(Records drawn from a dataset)

★ ★ ★ ★

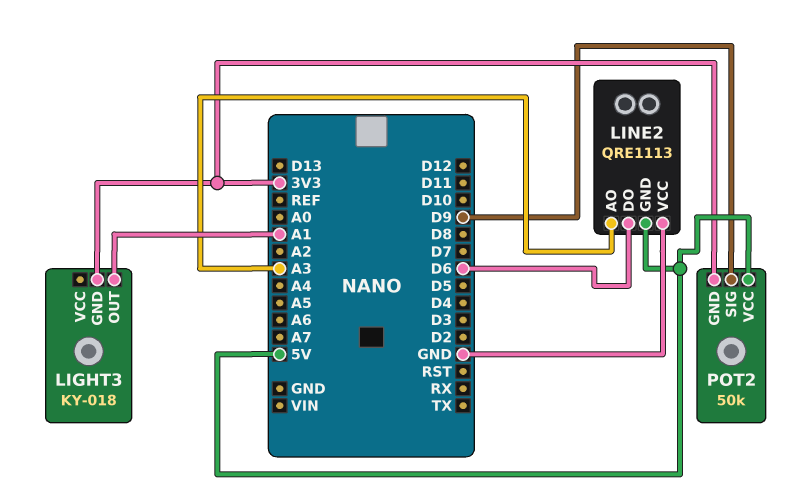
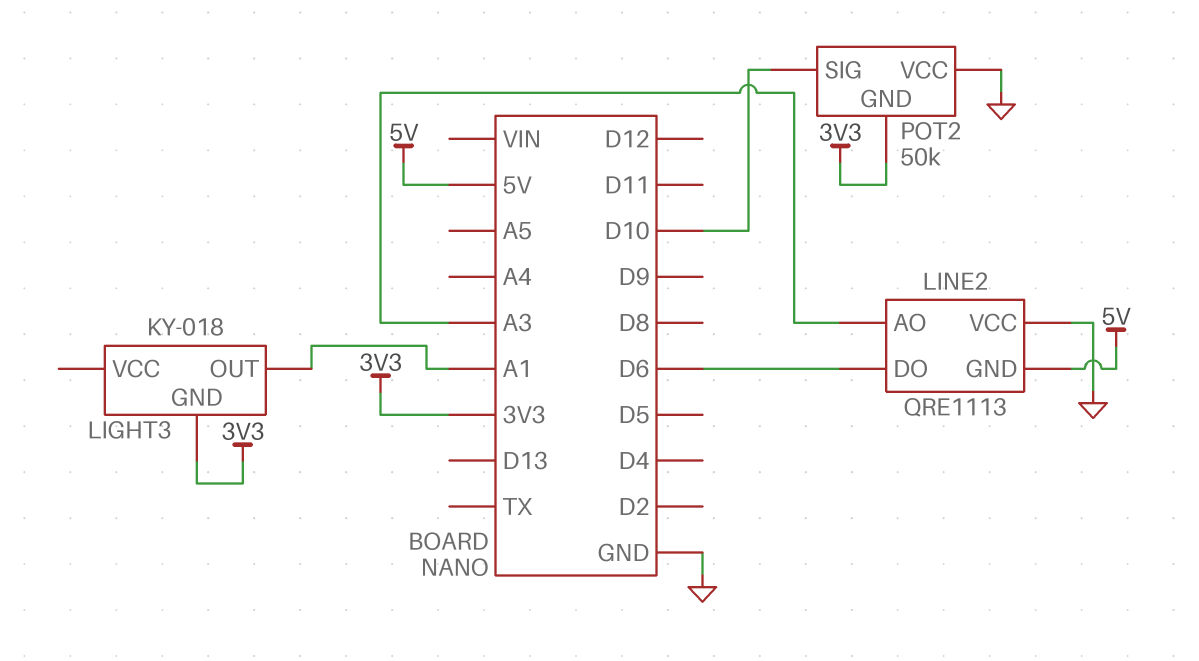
POT2 pin SIG: D9 -> D10
POT2 pin VCC: 5V -> GND

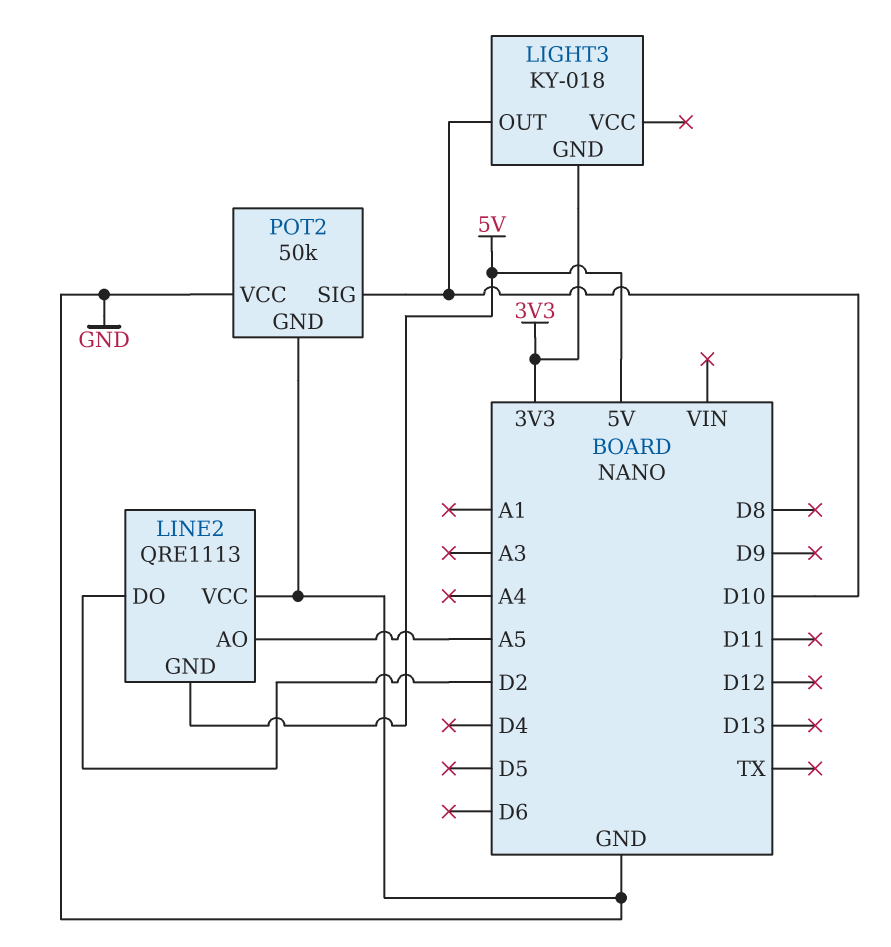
LIGHT3 pin OUT: A1 -> D10
LINE2 pin AO: A3 -> A5
LINE2 pin DO: D6 -> D2
POT2 pin GND: 3V3 -> GND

★ ★ ★ ★

**WHAT IS NEEDED**
Exactly as they appear above, write out the line containing "LINE2 pin AO: A3 -> A5" and each line that comes after it in the records.

**RESULT OF THE EXERCISE**
LINE2 pin AO: A3 -> A5
LINE2 pin DO: D6 -> D2
POT2 pin GND: 3V3 -> GND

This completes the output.